*** Data section ***
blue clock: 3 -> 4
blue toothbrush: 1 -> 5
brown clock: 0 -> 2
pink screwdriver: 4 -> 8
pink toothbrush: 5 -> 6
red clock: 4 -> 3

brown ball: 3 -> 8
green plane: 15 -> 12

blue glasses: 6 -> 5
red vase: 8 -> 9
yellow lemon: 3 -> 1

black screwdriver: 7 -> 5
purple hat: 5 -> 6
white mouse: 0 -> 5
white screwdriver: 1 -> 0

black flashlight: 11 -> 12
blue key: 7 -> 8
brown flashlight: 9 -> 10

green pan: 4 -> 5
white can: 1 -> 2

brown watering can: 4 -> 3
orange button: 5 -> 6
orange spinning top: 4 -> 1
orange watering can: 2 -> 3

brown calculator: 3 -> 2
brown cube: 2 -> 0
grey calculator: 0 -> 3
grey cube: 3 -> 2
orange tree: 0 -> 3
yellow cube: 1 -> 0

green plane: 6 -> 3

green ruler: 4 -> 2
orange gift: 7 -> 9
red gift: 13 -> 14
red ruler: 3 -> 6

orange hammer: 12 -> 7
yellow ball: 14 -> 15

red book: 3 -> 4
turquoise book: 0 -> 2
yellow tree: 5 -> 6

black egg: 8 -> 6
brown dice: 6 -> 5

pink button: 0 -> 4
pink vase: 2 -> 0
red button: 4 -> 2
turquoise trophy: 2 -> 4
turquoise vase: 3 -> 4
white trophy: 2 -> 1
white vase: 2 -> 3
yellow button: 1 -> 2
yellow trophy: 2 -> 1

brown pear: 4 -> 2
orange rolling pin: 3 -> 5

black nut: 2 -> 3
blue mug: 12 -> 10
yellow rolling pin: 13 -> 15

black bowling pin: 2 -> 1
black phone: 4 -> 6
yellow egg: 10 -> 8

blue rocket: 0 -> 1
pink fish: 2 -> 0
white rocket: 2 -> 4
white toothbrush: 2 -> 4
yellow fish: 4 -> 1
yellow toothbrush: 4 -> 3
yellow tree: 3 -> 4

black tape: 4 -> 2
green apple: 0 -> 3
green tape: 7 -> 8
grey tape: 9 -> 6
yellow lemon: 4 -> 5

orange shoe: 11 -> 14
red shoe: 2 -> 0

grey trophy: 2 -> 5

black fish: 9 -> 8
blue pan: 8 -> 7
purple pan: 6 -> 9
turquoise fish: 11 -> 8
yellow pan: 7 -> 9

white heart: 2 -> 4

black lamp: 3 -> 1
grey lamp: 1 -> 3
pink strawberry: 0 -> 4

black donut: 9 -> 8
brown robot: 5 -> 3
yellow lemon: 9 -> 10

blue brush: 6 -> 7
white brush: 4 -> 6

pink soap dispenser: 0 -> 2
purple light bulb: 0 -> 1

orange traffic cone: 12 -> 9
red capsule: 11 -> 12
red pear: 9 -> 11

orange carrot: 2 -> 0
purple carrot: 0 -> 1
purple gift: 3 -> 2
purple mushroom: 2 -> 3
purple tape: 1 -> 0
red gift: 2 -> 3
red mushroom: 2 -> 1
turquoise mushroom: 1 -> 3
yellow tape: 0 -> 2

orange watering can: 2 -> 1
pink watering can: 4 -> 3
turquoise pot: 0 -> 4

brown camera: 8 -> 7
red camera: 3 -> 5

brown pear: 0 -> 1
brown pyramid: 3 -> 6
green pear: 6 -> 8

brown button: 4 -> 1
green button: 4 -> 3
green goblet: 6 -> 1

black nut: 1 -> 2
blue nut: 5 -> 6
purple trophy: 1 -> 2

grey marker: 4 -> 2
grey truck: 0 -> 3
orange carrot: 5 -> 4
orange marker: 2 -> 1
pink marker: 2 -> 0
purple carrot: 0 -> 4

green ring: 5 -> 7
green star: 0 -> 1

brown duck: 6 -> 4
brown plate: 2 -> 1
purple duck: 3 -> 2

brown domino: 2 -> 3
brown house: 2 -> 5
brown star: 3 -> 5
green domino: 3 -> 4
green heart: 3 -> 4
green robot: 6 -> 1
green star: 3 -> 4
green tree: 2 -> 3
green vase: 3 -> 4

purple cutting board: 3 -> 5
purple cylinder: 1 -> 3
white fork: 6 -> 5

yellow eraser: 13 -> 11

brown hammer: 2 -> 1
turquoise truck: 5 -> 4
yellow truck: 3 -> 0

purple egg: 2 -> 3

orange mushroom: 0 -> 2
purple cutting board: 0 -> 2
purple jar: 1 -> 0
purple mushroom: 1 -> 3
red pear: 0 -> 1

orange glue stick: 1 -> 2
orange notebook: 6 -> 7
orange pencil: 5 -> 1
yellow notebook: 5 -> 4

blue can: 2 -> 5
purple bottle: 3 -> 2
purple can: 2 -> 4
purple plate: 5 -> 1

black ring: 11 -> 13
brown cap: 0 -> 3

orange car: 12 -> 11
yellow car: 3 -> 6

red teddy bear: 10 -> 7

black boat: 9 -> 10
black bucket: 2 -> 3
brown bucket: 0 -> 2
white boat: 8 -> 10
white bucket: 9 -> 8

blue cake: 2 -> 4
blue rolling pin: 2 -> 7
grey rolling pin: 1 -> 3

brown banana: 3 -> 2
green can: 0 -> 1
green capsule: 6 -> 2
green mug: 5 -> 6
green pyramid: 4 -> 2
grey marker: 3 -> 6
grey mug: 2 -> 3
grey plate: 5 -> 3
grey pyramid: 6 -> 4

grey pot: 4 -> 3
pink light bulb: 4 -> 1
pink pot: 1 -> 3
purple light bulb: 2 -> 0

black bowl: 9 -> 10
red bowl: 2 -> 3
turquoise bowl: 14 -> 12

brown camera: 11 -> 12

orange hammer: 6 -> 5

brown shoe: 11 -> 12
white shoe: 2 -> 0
*** End of Data section ***
Your goal => Each line of the listing that includes the word "tree" counts once; give the total as a single number.

Task result => 4